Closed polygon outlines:

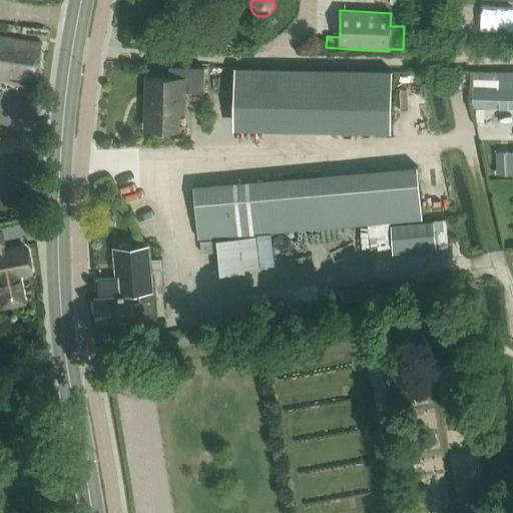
[(0,75),(34,81),(39,45),(0,39),(0,75)]
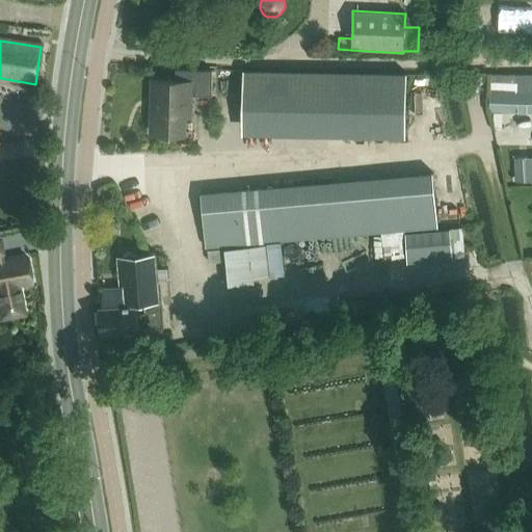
[(151,133),(184,134),(185,116),(190,116),(190,96),(212,97),(212,71),(176,70),(175,81),(152,80),(151,133)]
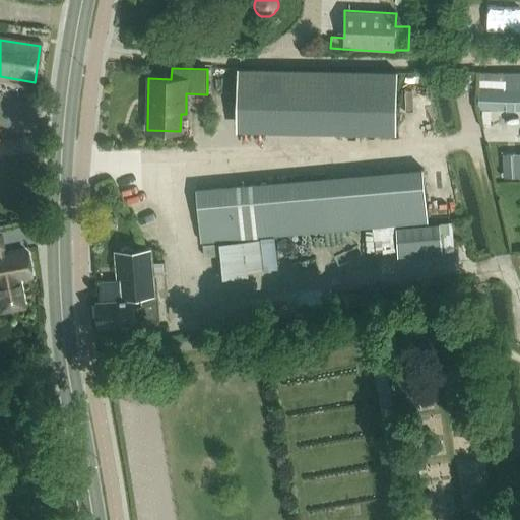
[(397,72),(237,70),(236,131),(396,133),(397,72)]
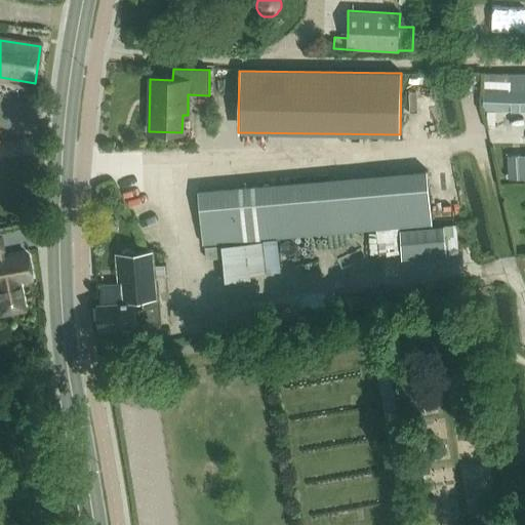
[(524,76),(484,75),(483,110),(524,111),(524,76)]
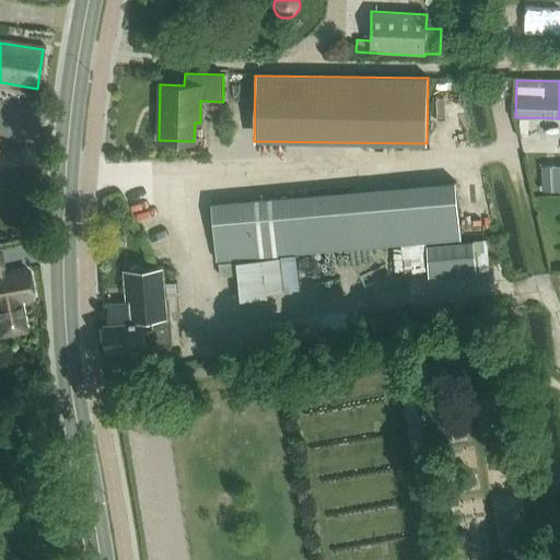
[(559,165),(540,166),(543,190),(559,189),(559,165)]
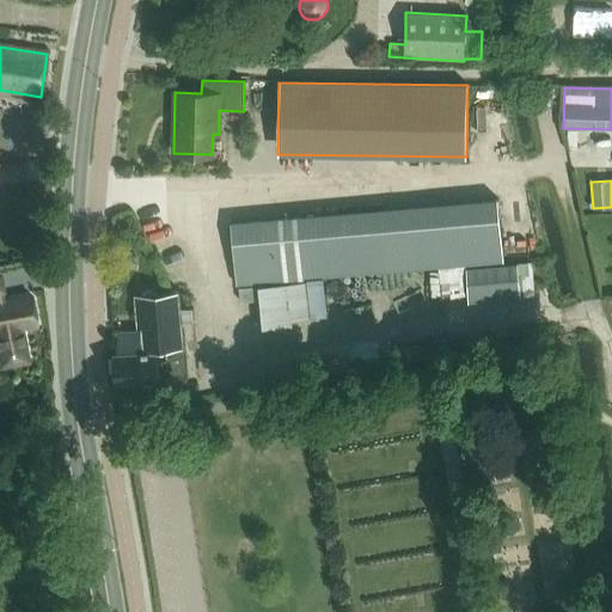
[(308,279),(501,261),(499,200),(231,222),(237,286),(259,283),(308,279)]
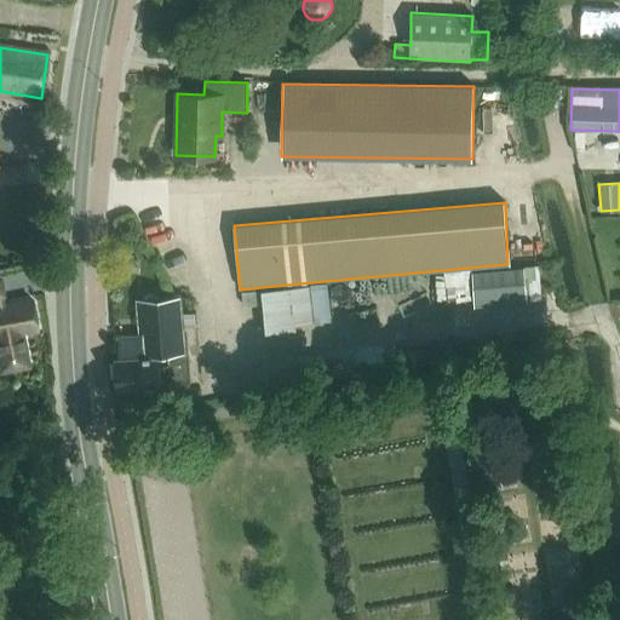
[(472,300),(472,302),(474,304),(543,297),(539,265),(510,267),(445,273),(447,303),(472,300)]
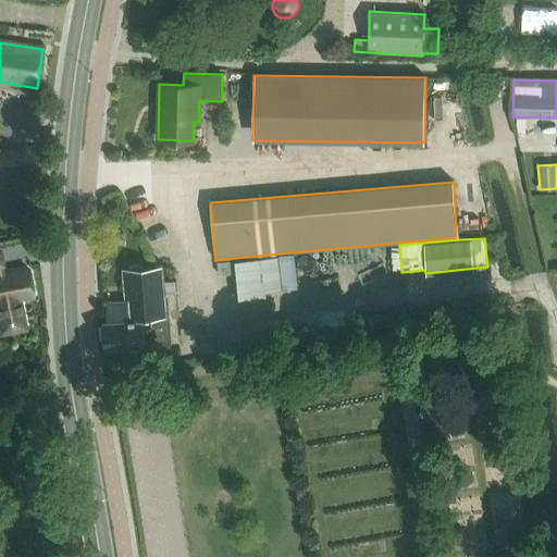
[(0,334),(25,330),(20,298),(32,296),(27,270),(4,275),(0,251),(0,334)]
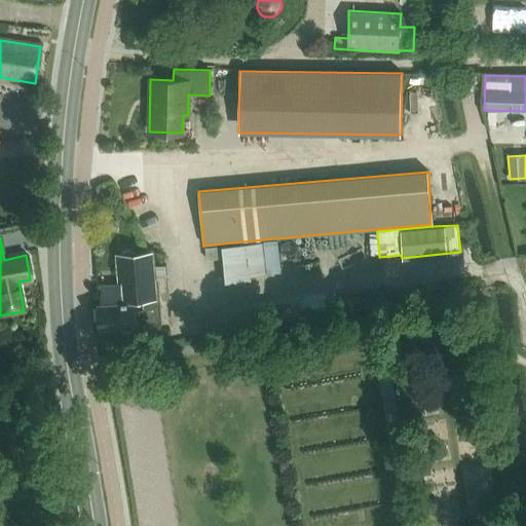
[(265,239),(223,243),(226,283),(251,282),(251,274),(267,272),(265,239)]
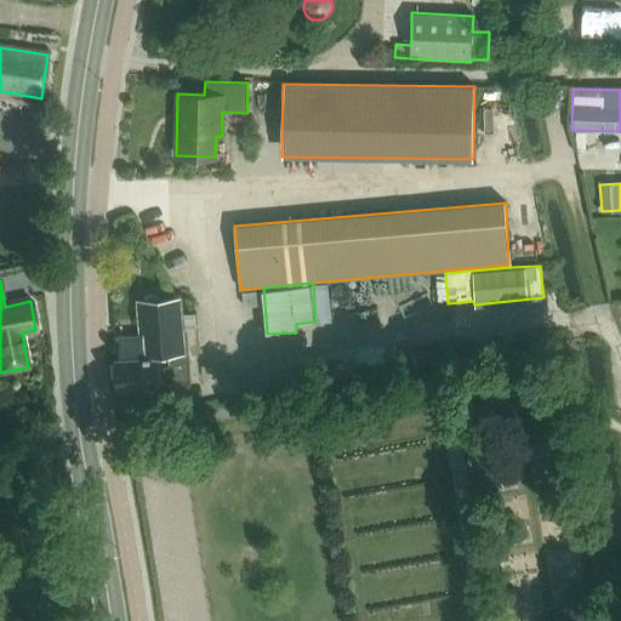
[(188,380),(180,297),(137,301),(141,336),(119,337),(120,359),(115,360),(118,393),(161,389),(161,382),(188,380)]
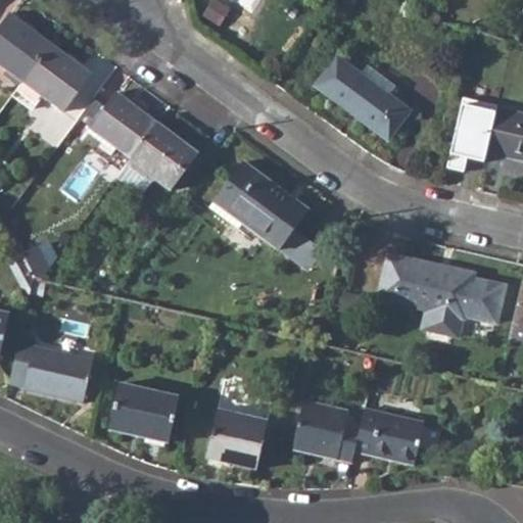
[(0,27),(0,65),(21,82),(50,45),(9,14),(0,27)]
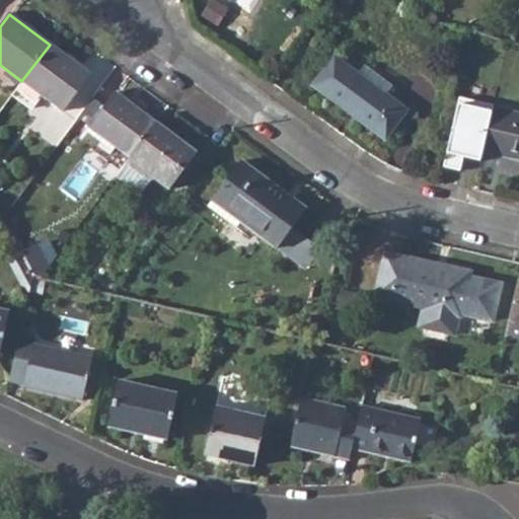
[(42,95),(63,112),(91,74),(50,45),(21,81),(42,95)]
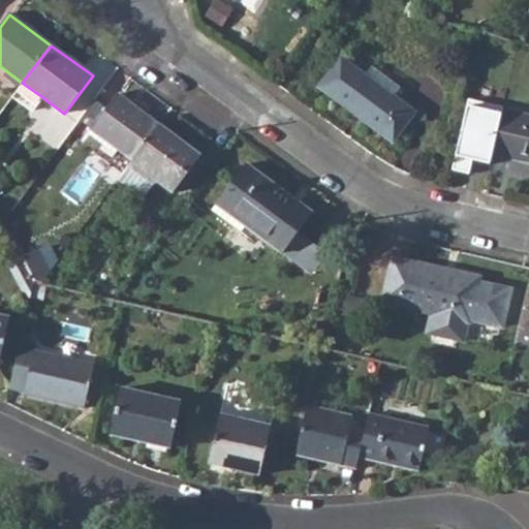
[(318,88),(392,144),(414,112),(341,57),(318,88)]
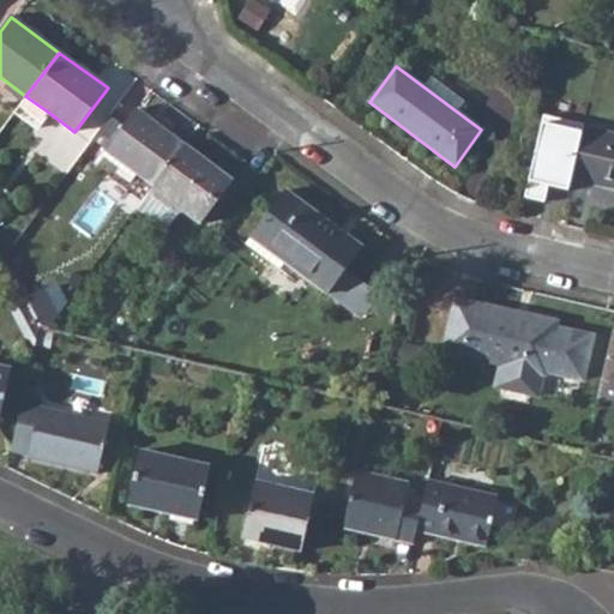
[(25,96),(13,110),(37,128),(49,113),(25,96)]
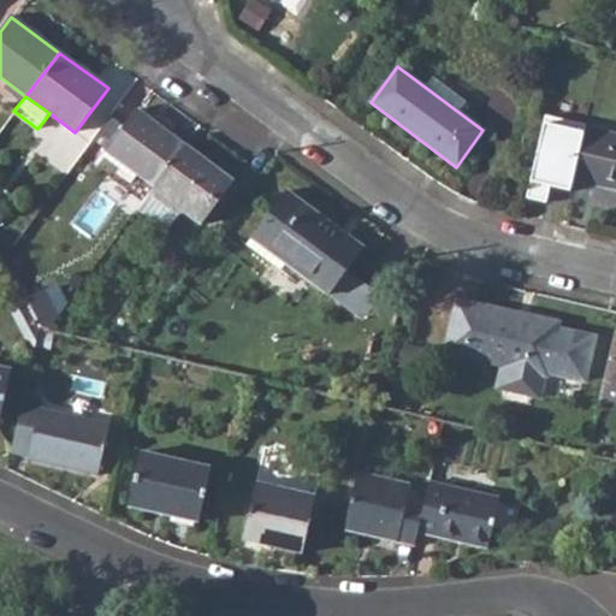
[(107,150),(155,187),(187,146),(137,110),(107,150)]
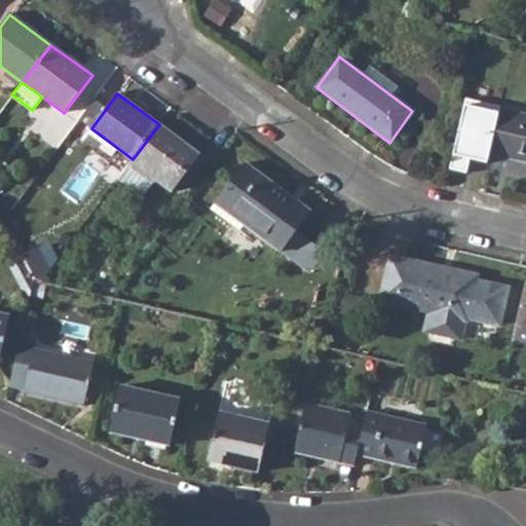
[(449,167),(466,172),(470,155),(487,159),(489,152),(499,108),(500,106),(465,98),(449,167)]
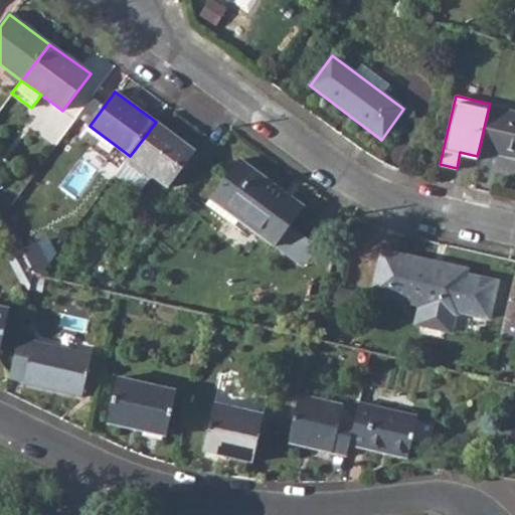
[(514,111),(489,106),(479,149),(514,157),(514,111)]
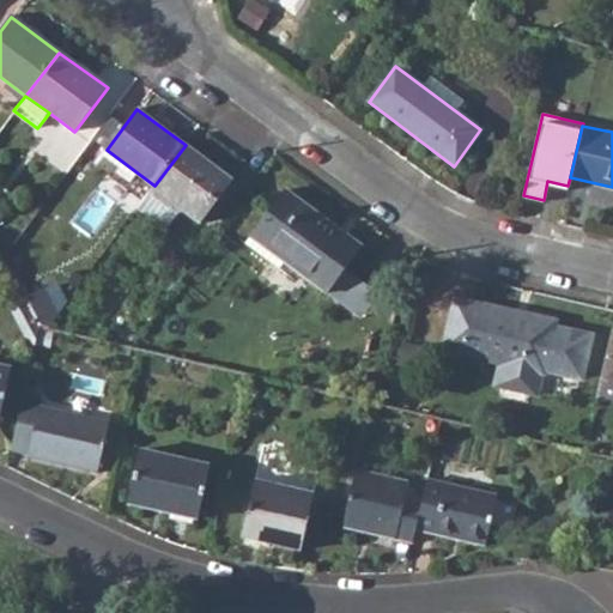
[(184,210),(201,223),(232,180),(186,145),(155,186),(150,192),(176,212),(184,210)]
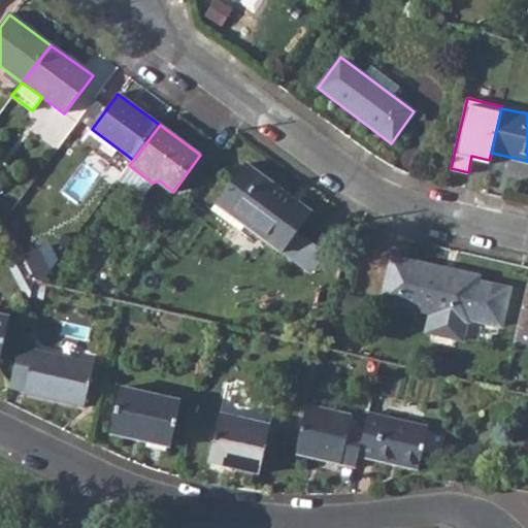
[(217,204),(283,254),(312,212),(246,163),(217,204)]
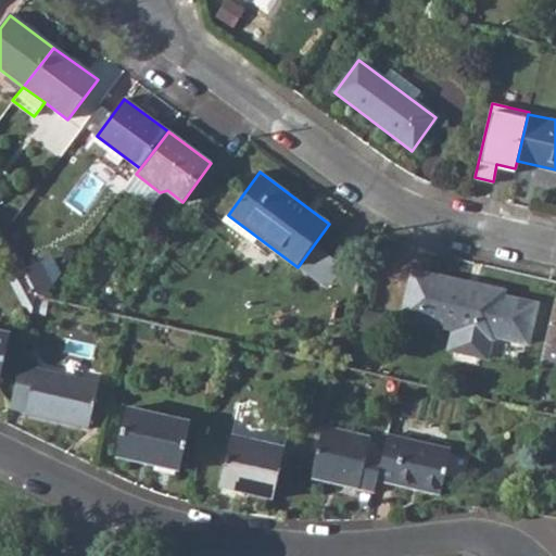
[(35,294),(45,297),(54,282),(40,258),(22,268),(35,294)]
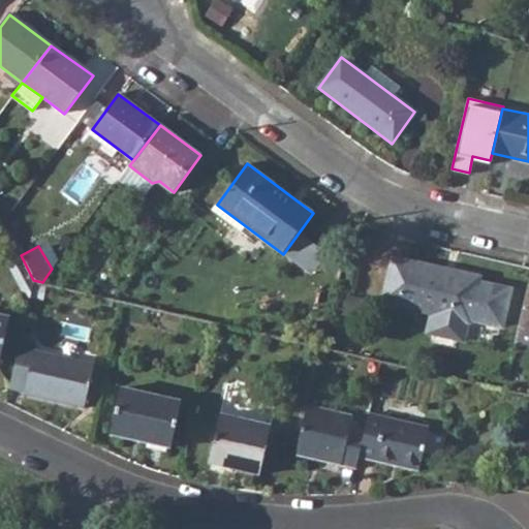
[(481,272),(394,252),(383,299),(432,309),(428,323),(432,330),(462,337),(467,333),(471,315),(504,322),(512,284),(480,277),(481,272)]
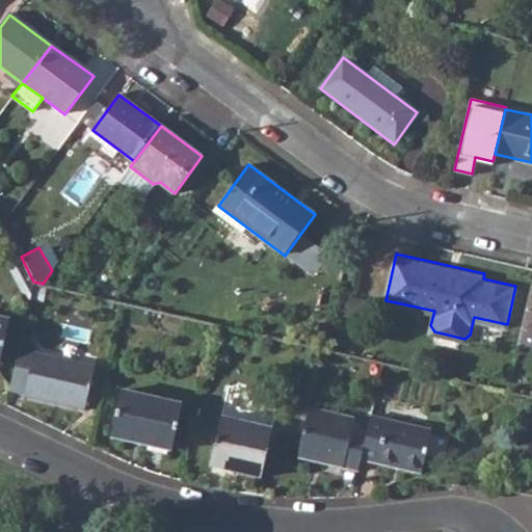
[(531,281),(521,325),(531,327),(531,281)]
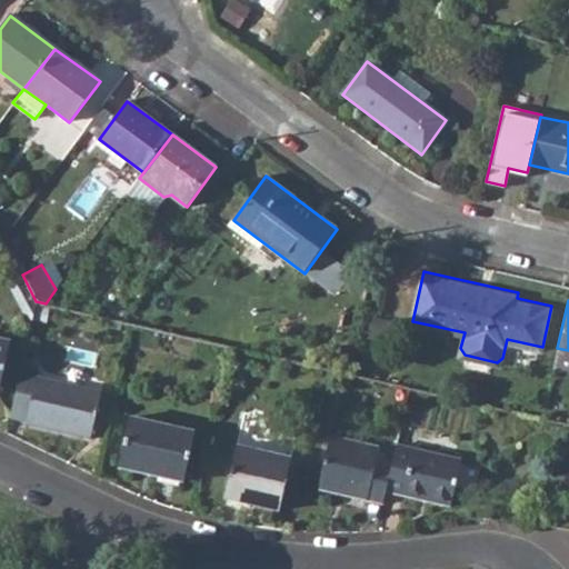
[(0,382),(10,341),(0,338),(0,382)]
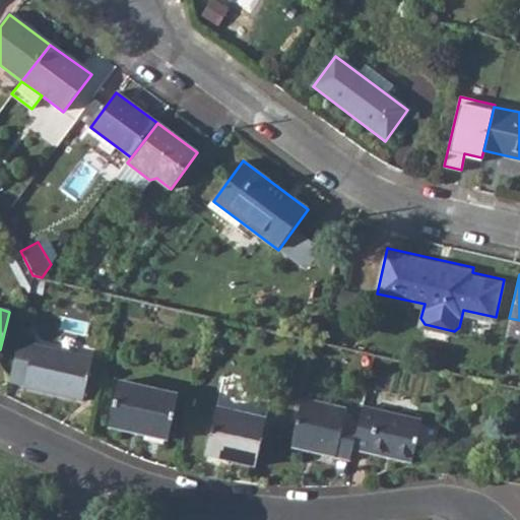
[(22,382),(82,397),(92,355),(34,341),(35,333),(20,329),(10,377),(23,381),(22,382)]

▸ **What needs to be done**:
Are you able to set down all the lines above exactly, without any pictures?

▸ **Result of this exercise**:
[(0,75),(34,81),(39,45),(0,39),(0,75)]
[(151,133),(184,134),(185,116),(190,116),(190,96),(212,97),(212,71),(176,70),(175,81),(152,80),(151,133)]
[(397,72),(237,70),(236,131),(396,133),(397,72)]
[(524,76),(484,75),(483,110),(524,111),(524,76)]
[(559,165),(540,166),(543,190),(559,189),(559,165)]
[(308,279),(501,261),(499,200),(231,222),(237,286),(259,283),(308,279)]
[(472,300),(472,302),(474,304),(543,297),(539,265),(510,267),(445,273),(447,303),(472,300)]
[(0,334),(25,330),(20,298),(32,296),(27,270),(4,275),(0,251),(0,334)]
[(265,239),(223,243),(226,283),(251,282),(251,274),(267,272),(265,239)]
[(188,380),(180,297),(137,301),(141,336),(119,337),(120,359),(115,360),(118,393),(161,389),(161,382),(188,380)]
[(0,27),(0,65),(21,82),(50,45),(9,14),(0,27)]
[(42,95),(63,112),(91,74),(50,45),(21,81),(42,95)]
[(318,88),(392,144),(414,112),(341,57),(318,88)]
[(25,96),(13,110),(37,128),(49,113),(25,96)]
[(107,150),(155,187),(187,146),(137,110),(107,150)]
[(449,167),(466,172),(470,155),(487,159),(489,152),(499,108),(500,106),(465,98),(449,167)]
[(514,111),(489,106),(479,149),(514,157),(514,111)]
[(184,210),(201,223),(232,180),(186,145),(155,186),(150,192),(176,212),(184,210)]
[(217,204),(283,254),(312,212),(246,163),(217,204)]
[(35,294),(45,297),(54,282),(40,258),(22,268),(35,294)]
[(481,272),(394,252),(383,299),(432,309),(428,323),(432,330),(462,337),(467,333),(471,315),(504,322),(512,284),(480,277),(481,272)]
[(531,281),(521,325),(531,327),(531,281)]
[(0,382),(10,341),(0,338),(0,382)]
[(22,382),(82,397),(92,355),(34,341),(35,333),(20,329),(10,377),(23,381),(22,382)]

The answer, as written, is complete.